---------- Exercise material

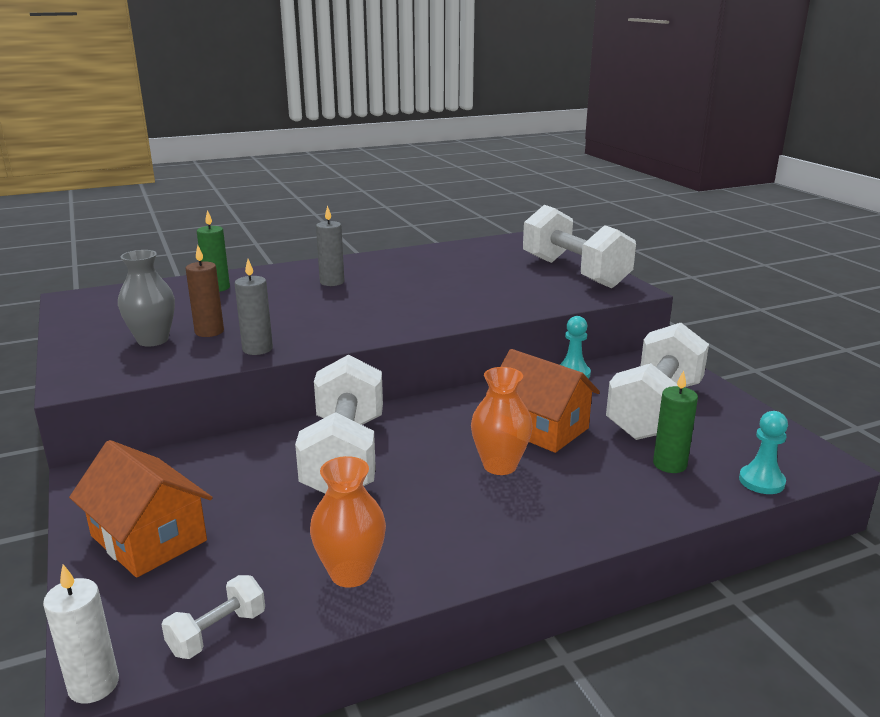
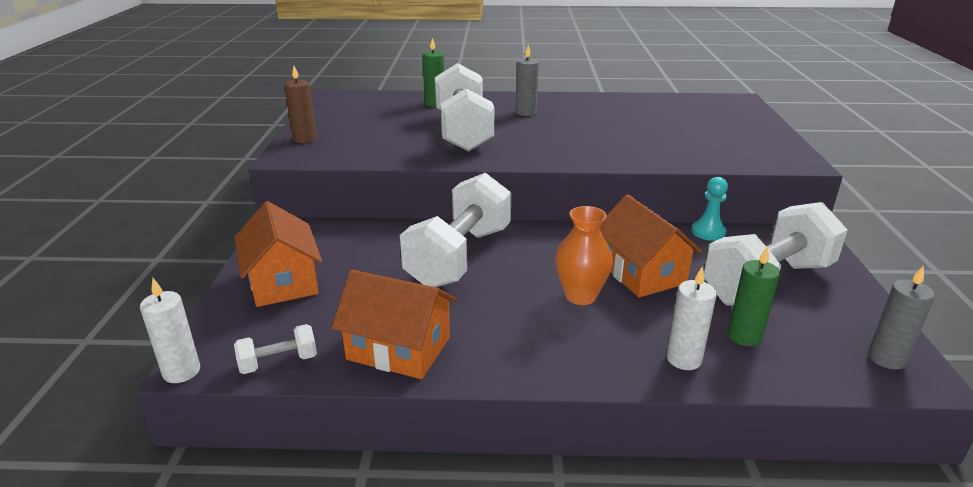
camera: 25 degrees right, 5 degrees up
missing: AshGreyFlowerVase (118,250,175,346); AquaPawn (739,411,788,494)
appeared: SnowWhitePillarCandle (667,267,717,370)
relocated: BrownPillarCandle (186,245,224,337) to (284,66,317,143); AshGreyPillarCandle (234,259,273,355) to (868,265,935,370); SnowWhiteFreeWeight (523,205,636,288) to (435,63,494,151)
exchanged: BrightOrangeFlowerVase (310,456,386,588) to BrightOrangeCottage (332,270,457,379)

--------------------

-- Problem statement --
You need to restate all of the entries above exactly and leave the pictures behind.

-- Result --
camera: 25 degrees right, 5 degrees up
missing: AshGreyFlowerVase (118,250,175,346); AquaPawn (739,411,788,494)
appeared: SnowWhitePillarCandle (667,267,717,370)
relocated: BrownPillarCandle (186,245,224,337) to (284,66,317,143); AshGreyPillarCandle (234,259,273,355) to (868,265,935,370); SnowWhiteFreeWeight (523,205,636,288) to (435,63,494,151)
exchanged: BrightOrangeFlowerVase (310,456,386,588) to BrightOrangeCottage (332,270,457,379)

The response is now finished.